[The records]
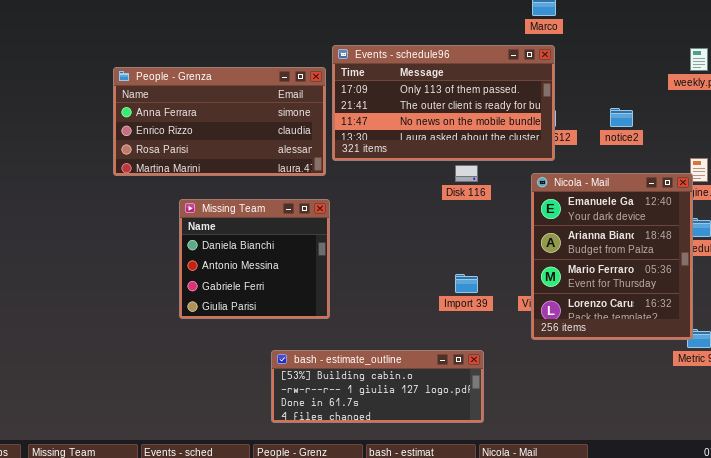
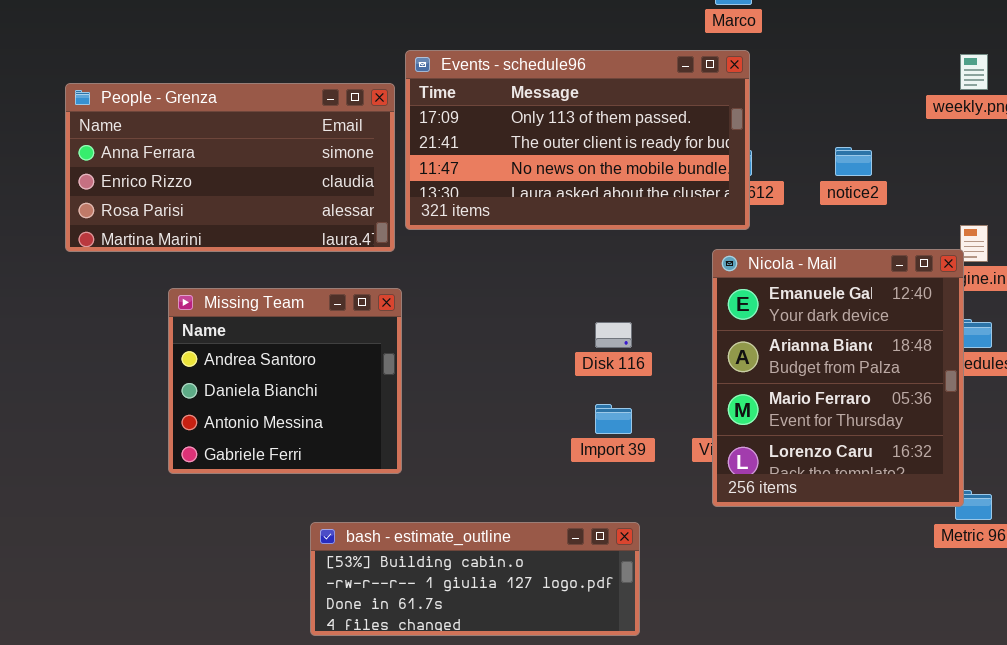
Disk 116: [455,165,478,182] -> [595,322,632,348], moved
Missing Team: [179,199,330,319] -> [168,288,402,474], scrolled up 1 row

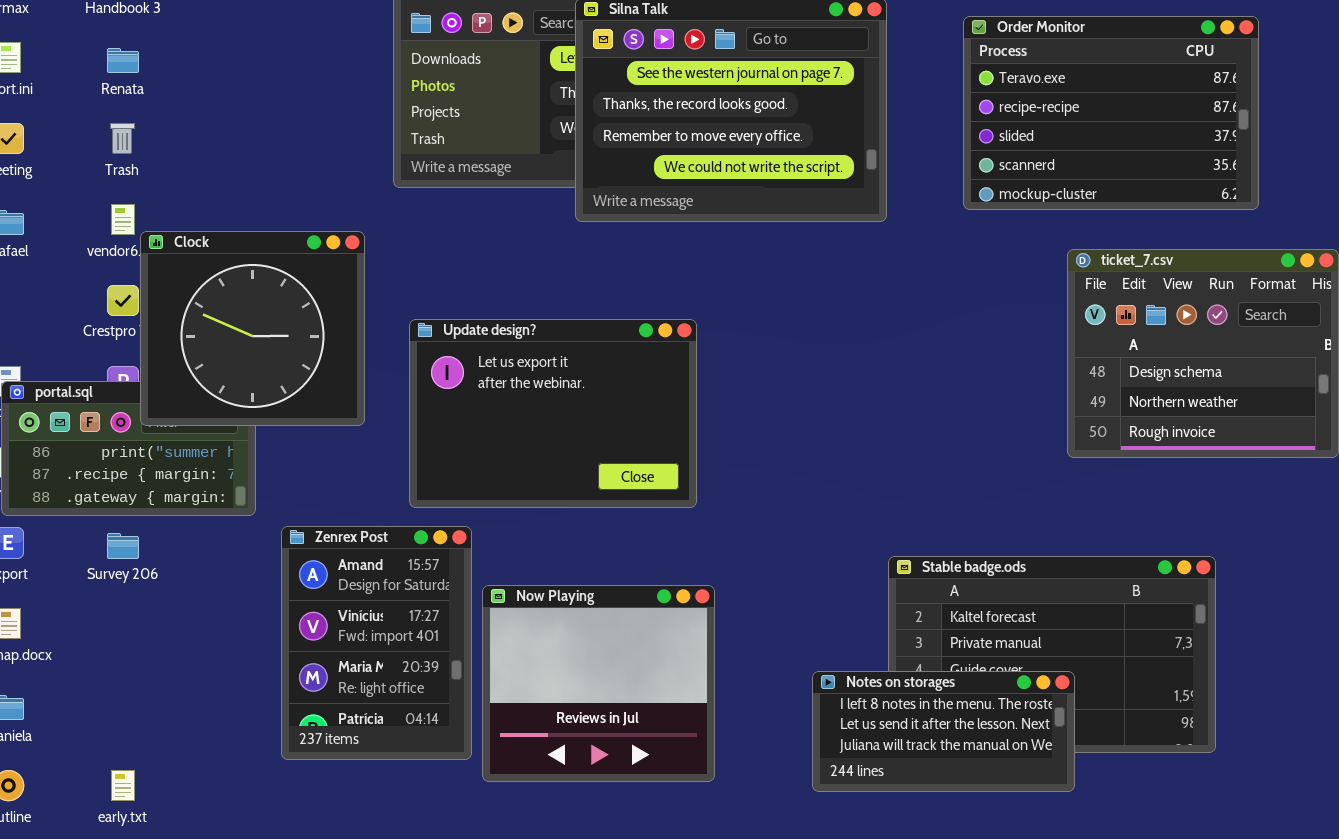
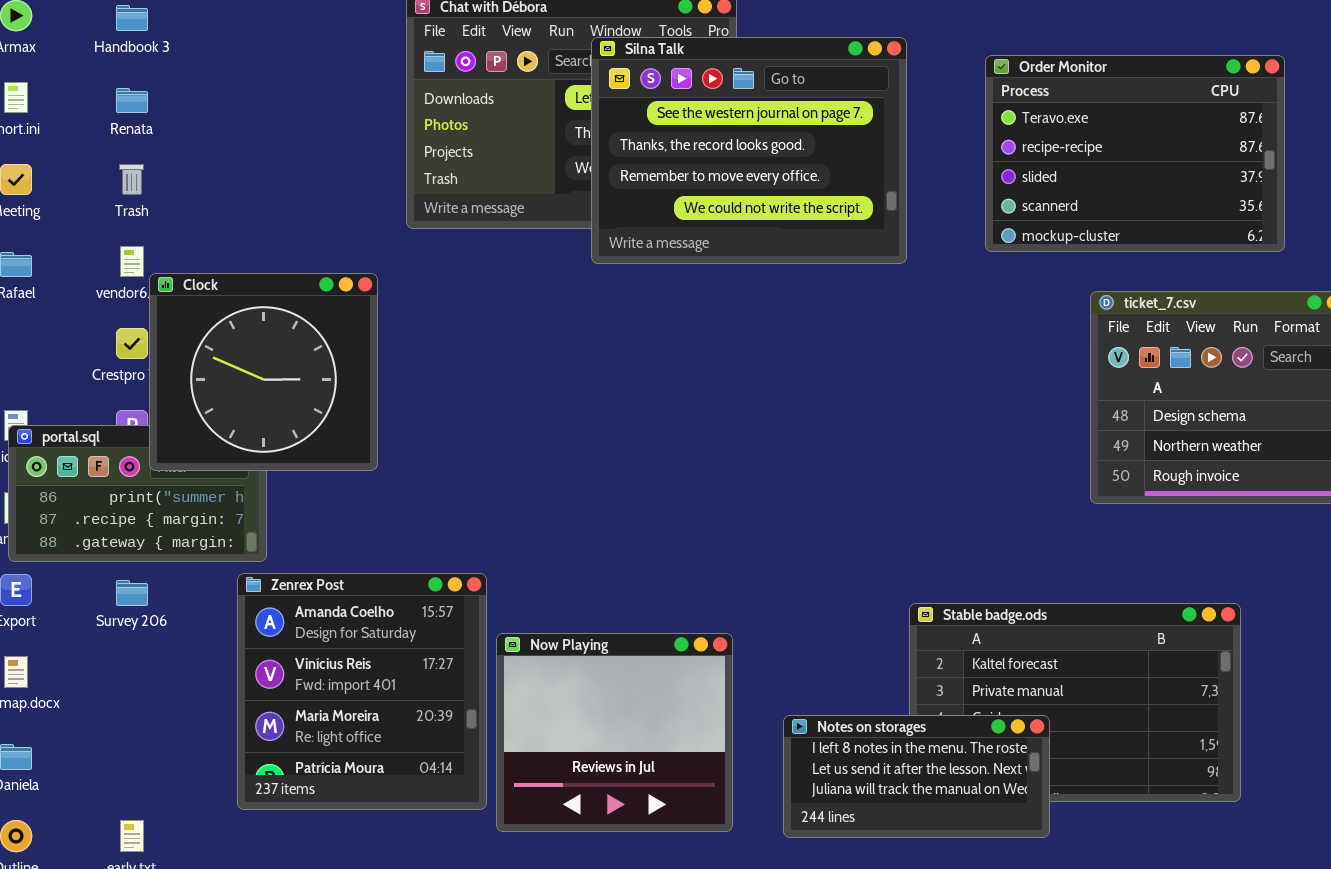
Update design?: [409,319,697,508] -> none, closed
Zenrex Post: [281,526,472,760] -> [237,573,487,810], resized
Notes on storages: [812,671,1075,792] -> [783,715,1050,838], moved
[/The records]
:: What to produce ::
Set down only the line containing "Zenrex Post: [281,526,472,760]" and the lines after it through the end, exactly as they appear above.

:: Result of the task ::
Zenrex Post: [281,526,472,760] -> [237,573,487,810], resized
Notes on storages: [812,671,1075,792] -> [783,715,1050,838], moved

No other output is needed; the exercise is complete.